▶ [WHAT YOU ARE ASKED TO DO] Could you reproduce the entries exactly, omitting every picture?

▶ [Stored data]
§

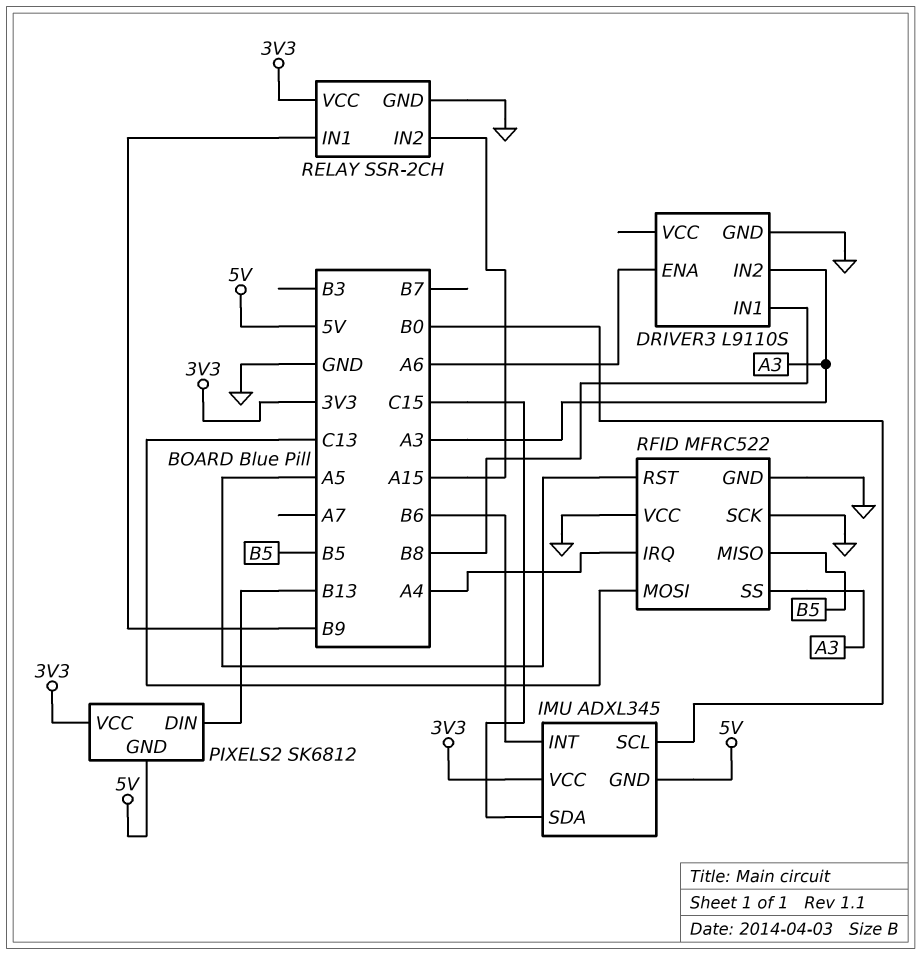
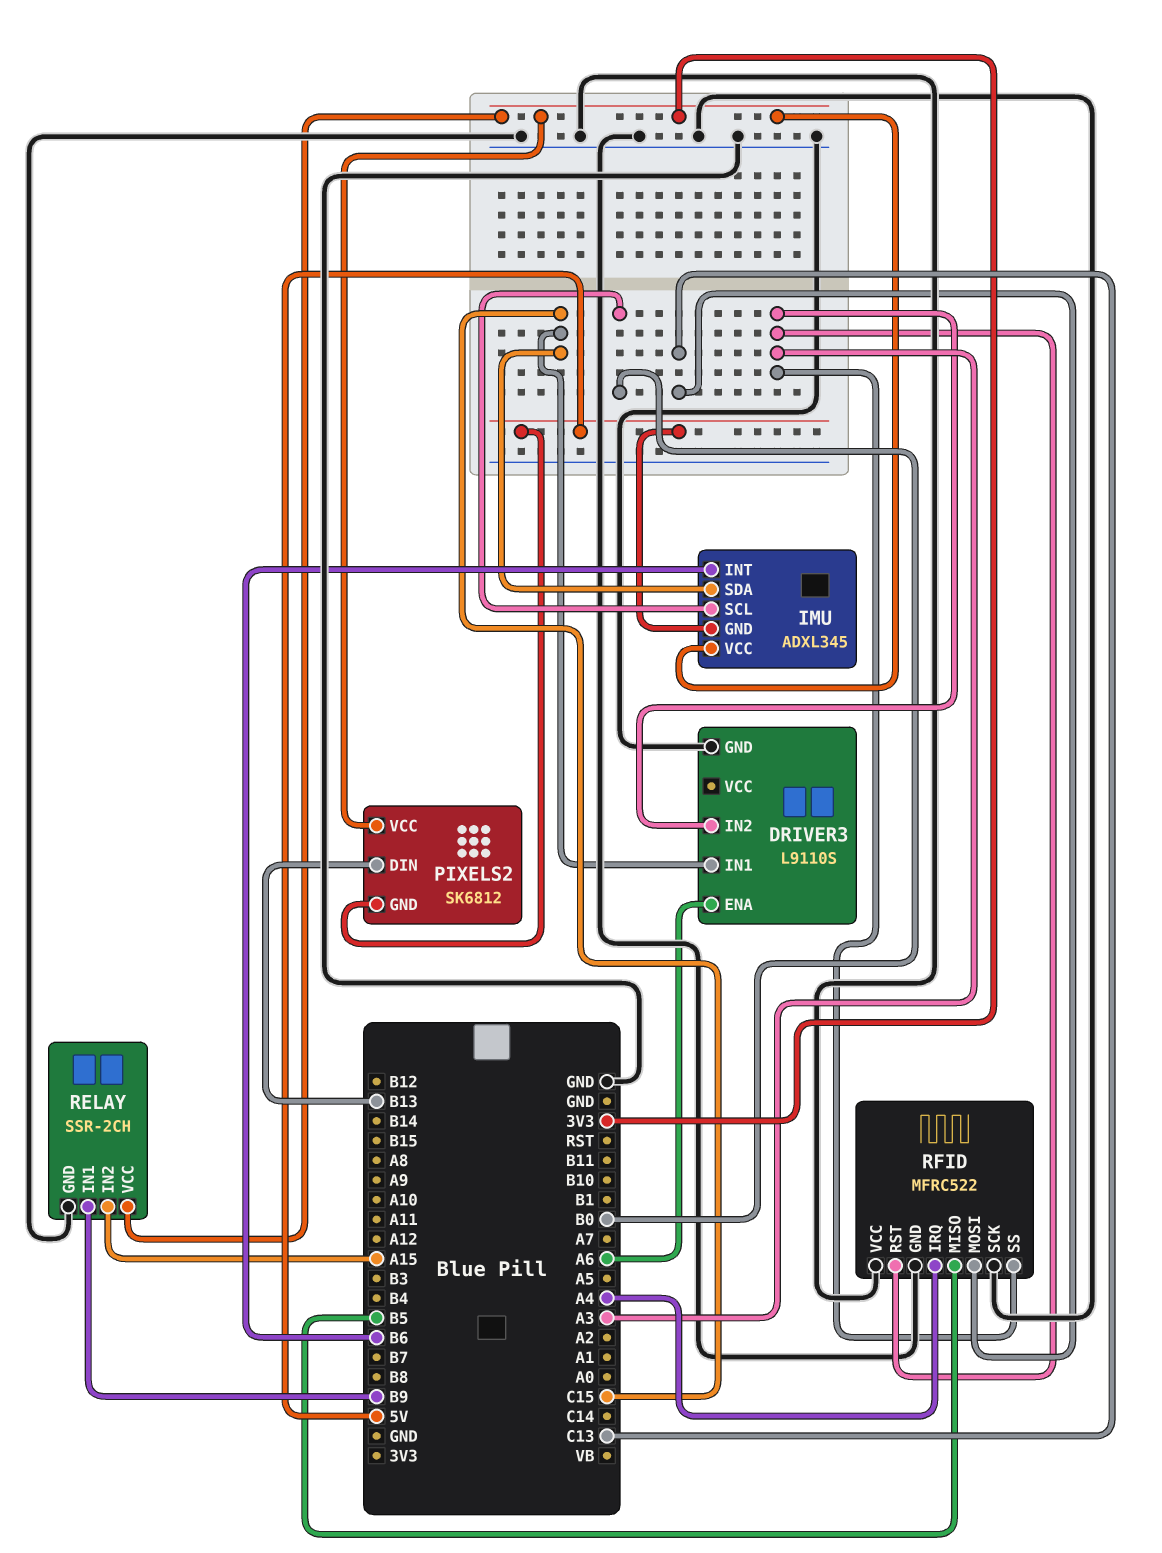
DRIVER3 pin IN1: B8 -> C15
RFID pin RST: A5 -> A3

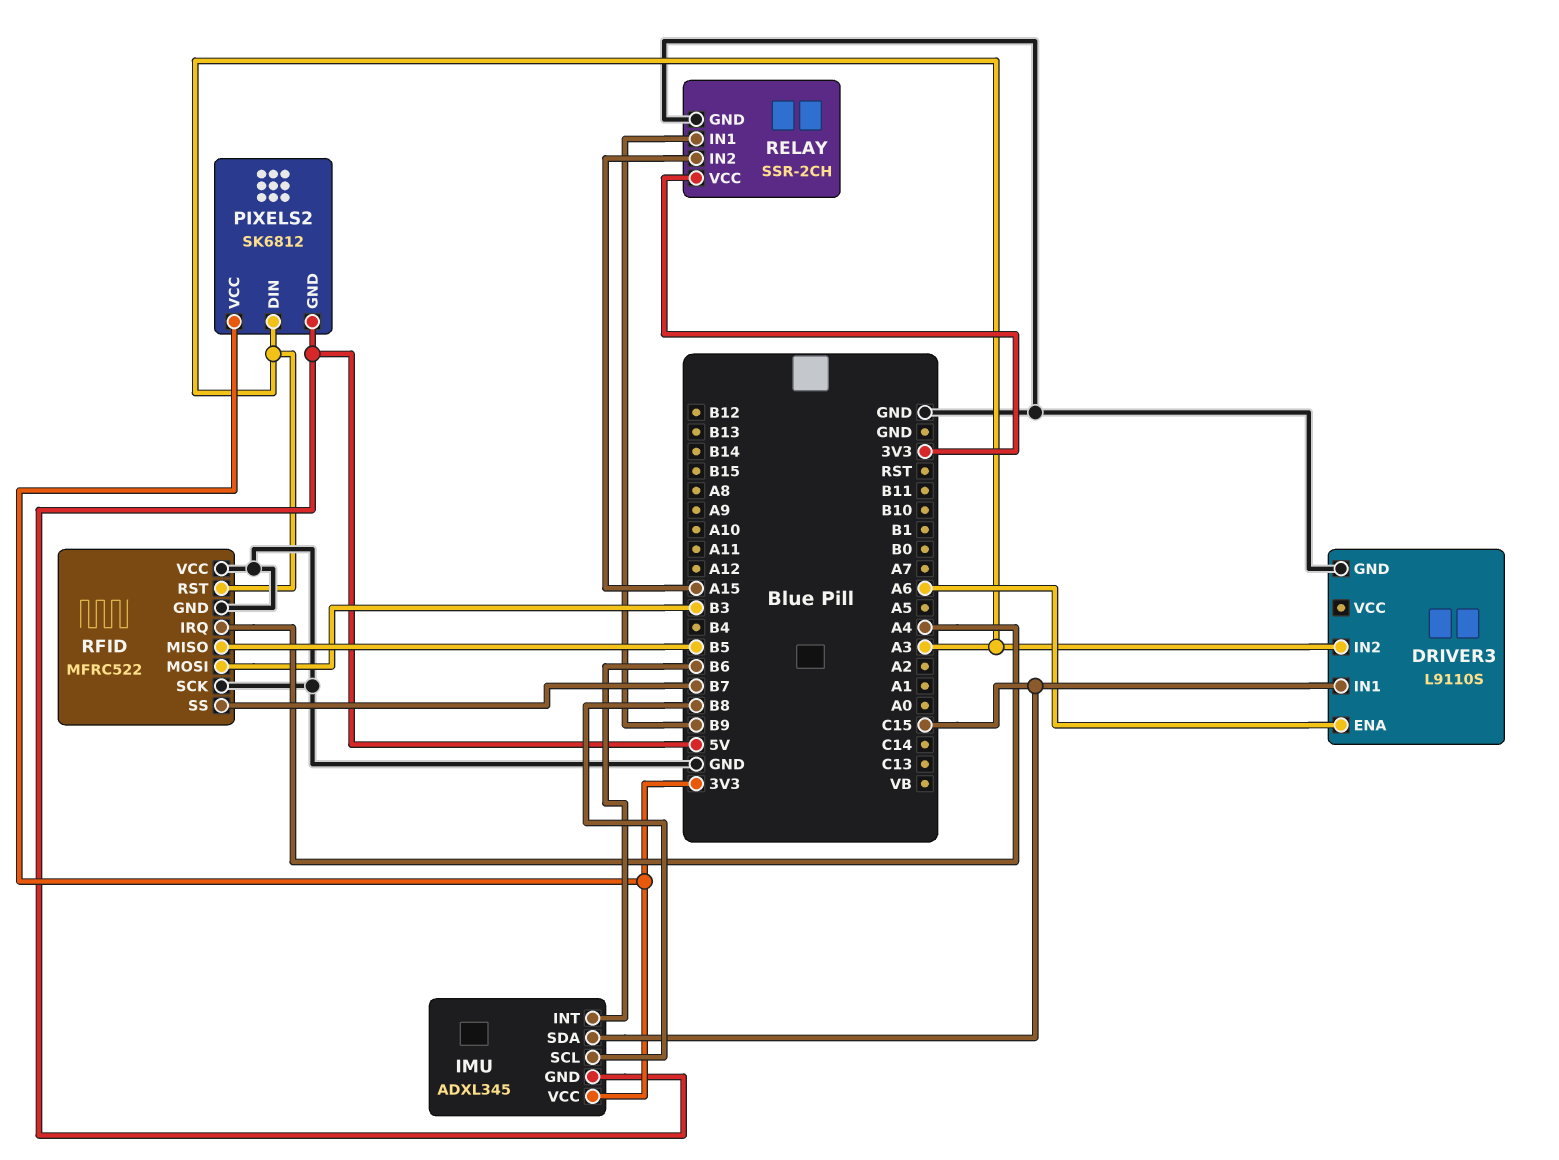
IMU pin SCL: B0 -> B8
PIXELS2 pin DIN: B13 -> A3
RFID pin MOSI: C13 -> B3
RFID pin SS: A3 -> B7

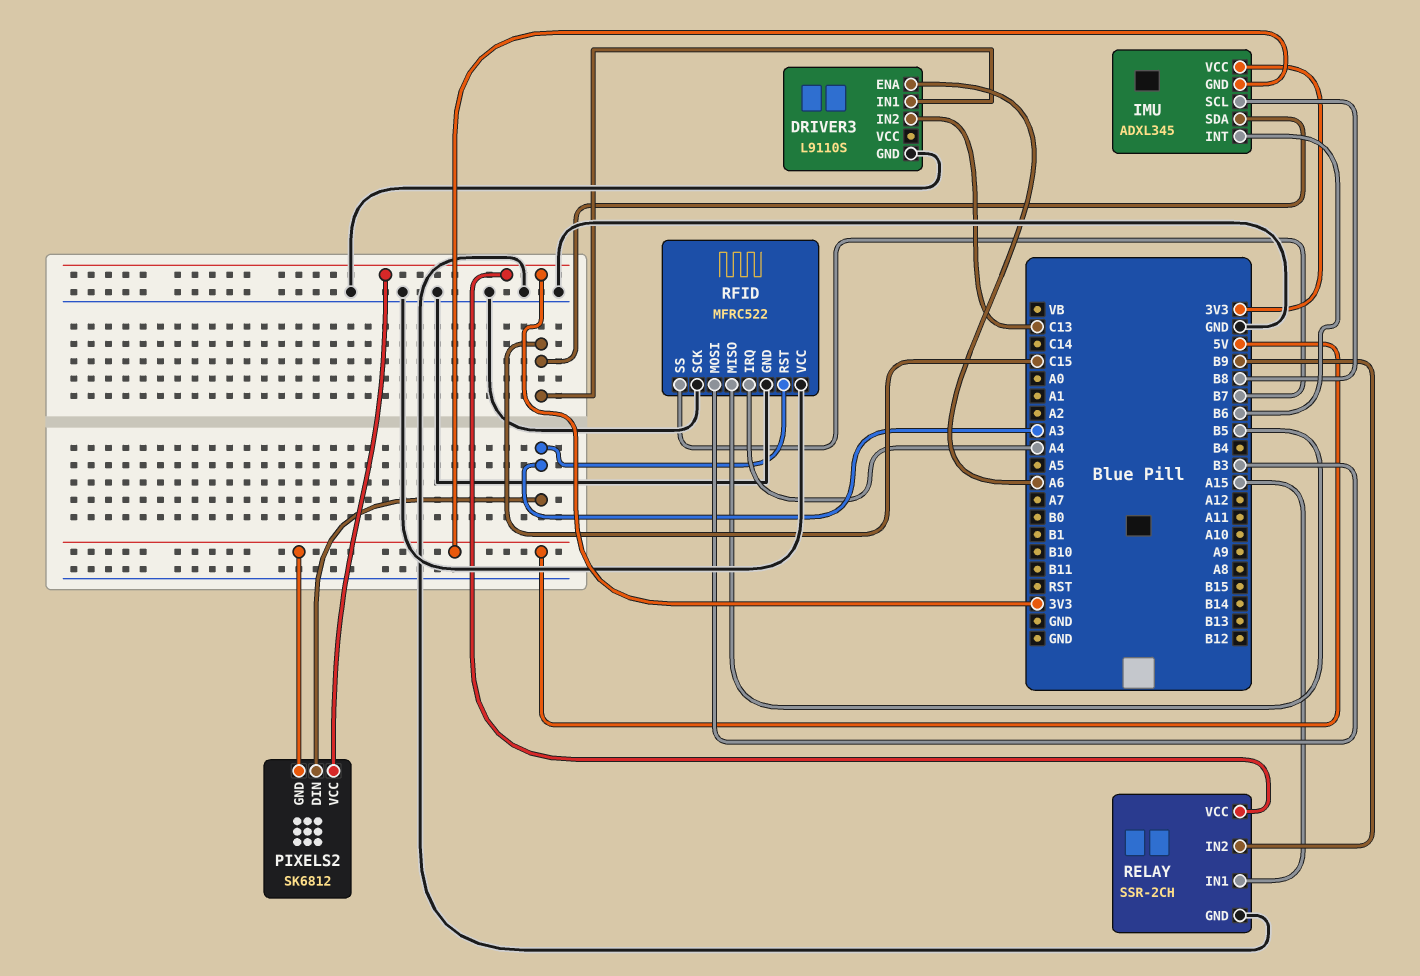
DRIVER3 pin IN2: A3 -> C13
RELAY pin IN1: B9 -> A15
RELAY pin IN2: A15 -> B9

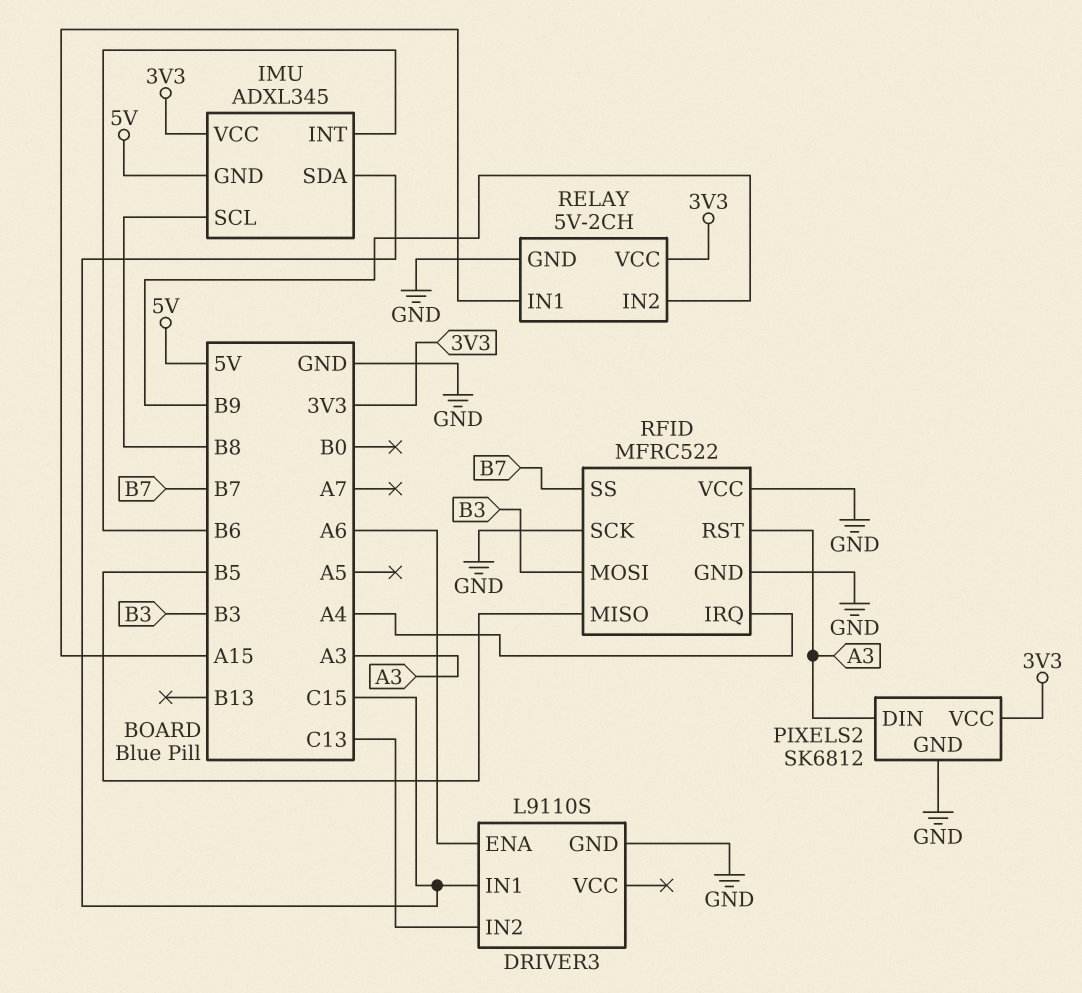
PIXELS2 pin GND: 5V -> GND
RELAY: SSR-2CH -> 5V-2CH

§

▶ [YOUR SOLUTION]
DRIVER3 pin IN1: B8 -> C15
RFID pin RST: A5 -> A3

IMU pin SCL: B0 -> B8
PIXELS2 pin DIN: B13 -> A3
RFID pin MOSI: C13 -> B3
RFID pin SS: A3 -> B7

DRIVER3 pin IN2: A3 -> C13
RELAY pin IN1: B9 -> A15
RELAY pin IN2: A15 -> B9

PIXELS2 pin GND: 5V -> GND
RELAY: SSR-2CH -> 5V-2CH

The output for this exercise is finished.